THE PROBLEM: Please repeat the records exactly. The pictures are to be left out.
====== LISTED ENTRIES ======
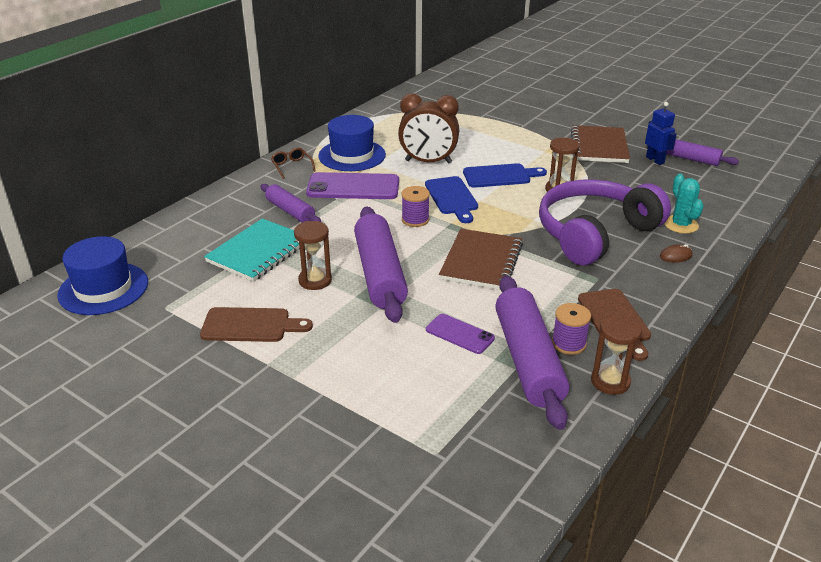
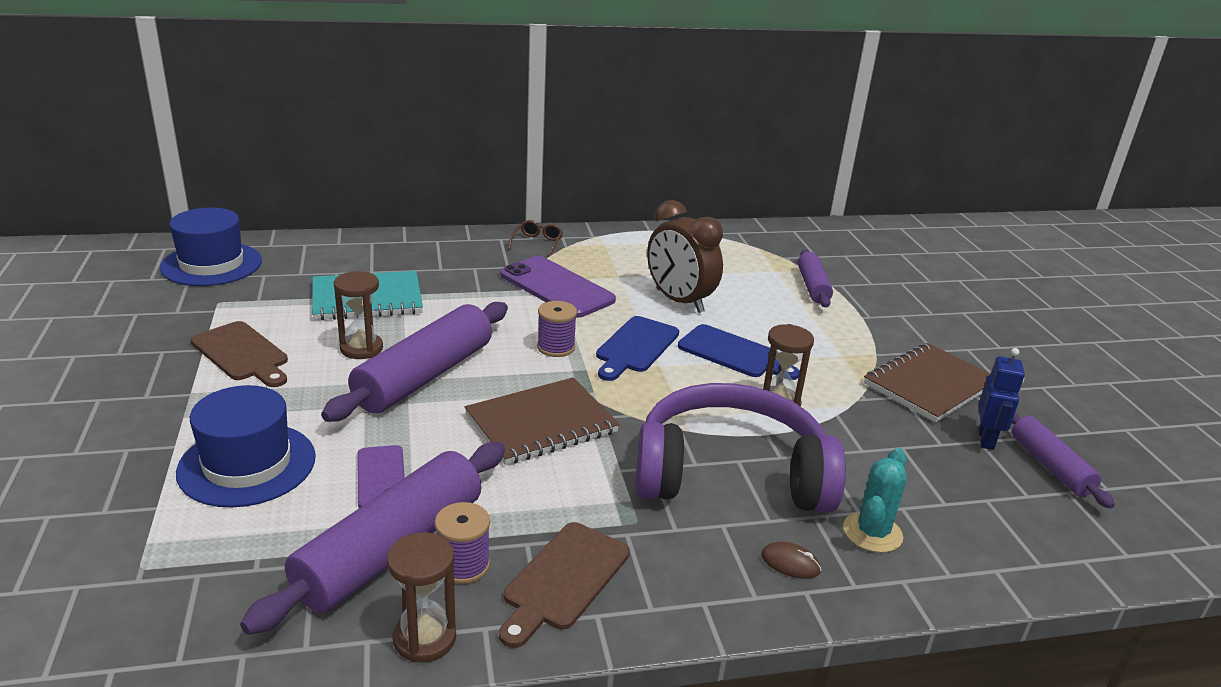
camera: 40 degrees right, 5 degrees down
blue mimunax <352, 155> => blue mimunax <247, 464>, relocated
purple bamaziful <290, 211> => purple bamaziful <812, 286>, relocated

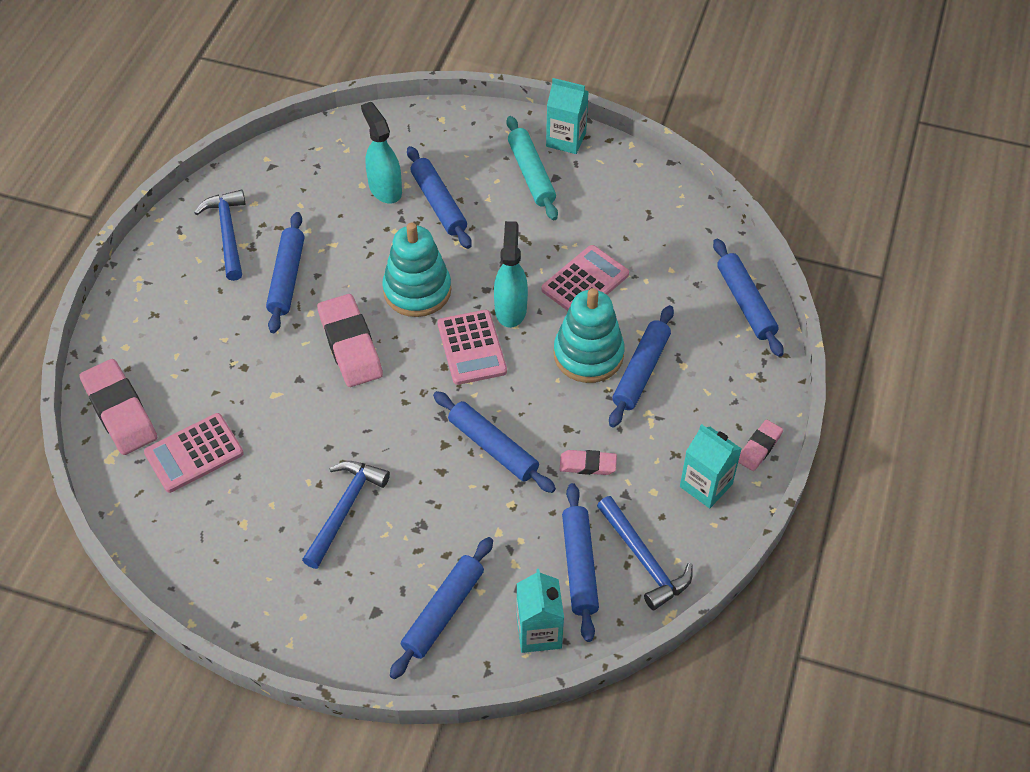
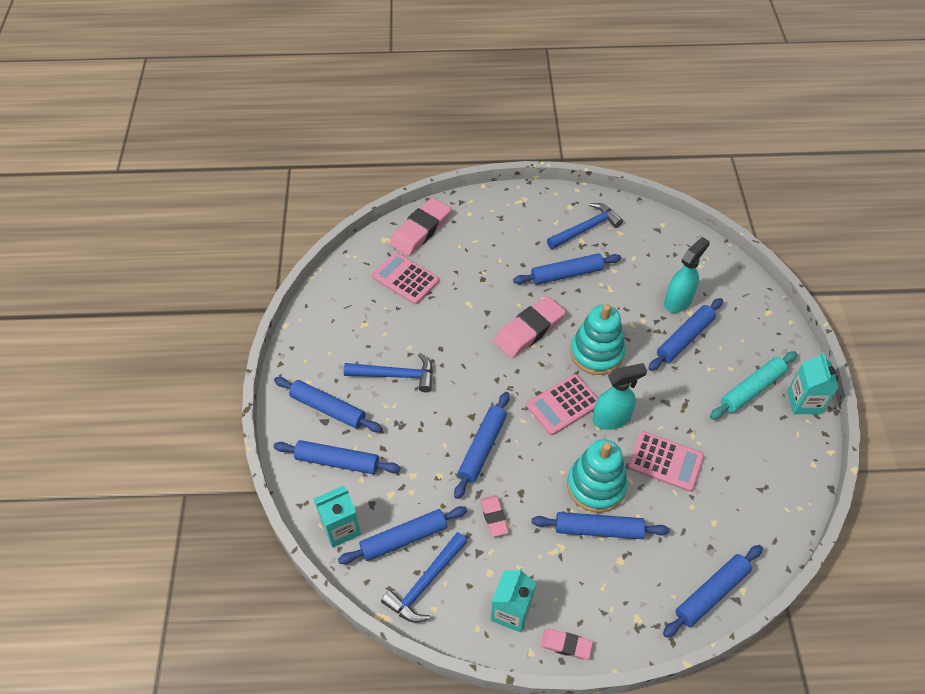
camera: 70 degrees right, 0 degrees up
nothing => blue bamaziful <328, 408>

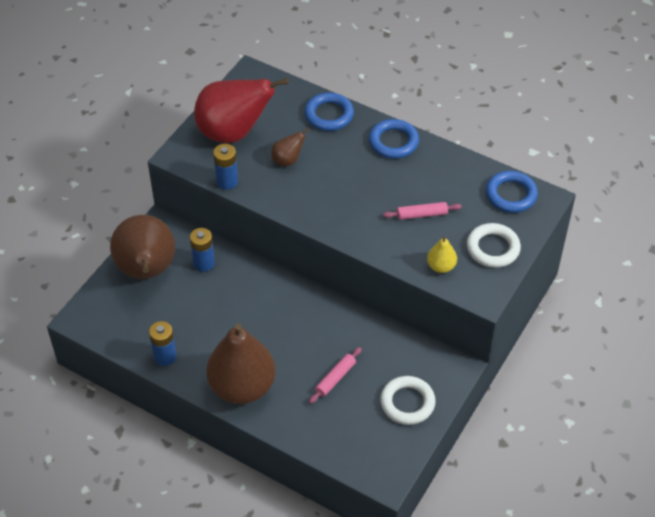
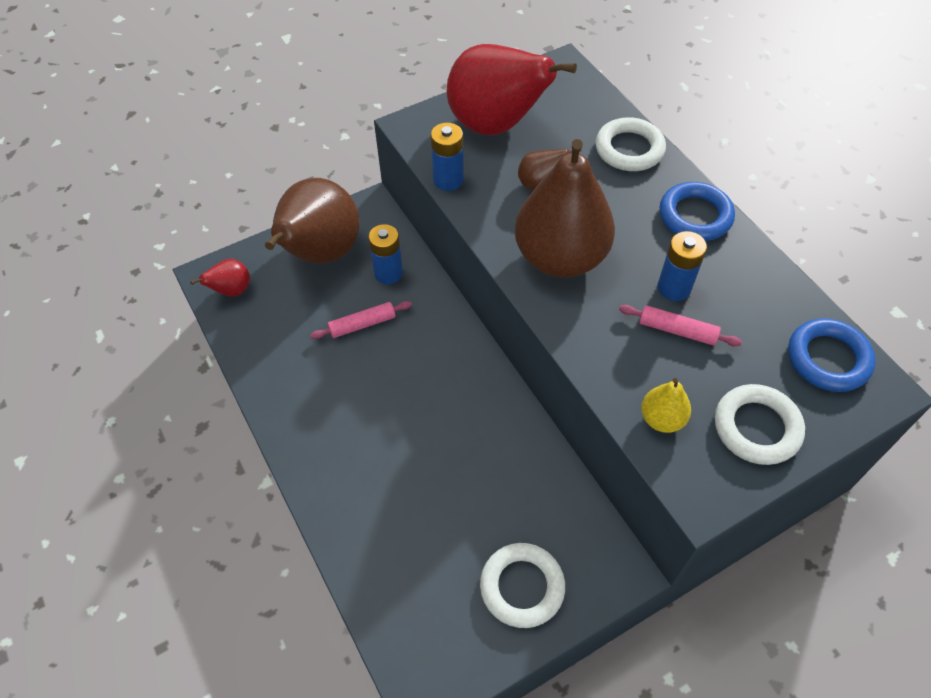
camera: 30 degrees right, 5 degrees up
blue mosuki <329, 115> => white mosuki <629, 149>
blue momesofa <165, 356> => blue momesofa <674, 288>, relocated
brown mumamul <242, 387> => brown mumamul <560, 257>, relocated
pink bamaziful <335, 378> => pink bamaziful <362, 324>, relocated
nothing => red mumamul <231, 290>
======
TASK RESPONSE:
camera: 40 degrees right, 5 degrees down
blue mimunax <352, 155> => blue mimunax <247, 464>, relocated
purple bamaziful <290, 211> => purple bamaziful <812, 286>, relocated

camera: 70 degrees right, 0 degrees up
nothing => blue bamaziful <328, 408>

camera: 30 degrees right, 5 degrees up
blue mosuki <329, 115> => white mosuki <629, 149>
blue momesofa <165, 356> => blue momesofa <674, 288>, relocated
brown mumamul <242, 387> => brown mumamul <560, 257>, relocated
pink bamaziful <335, 378> => pink bamaziful <362, 324>, relocated
nothing => red mumamul <231, 290>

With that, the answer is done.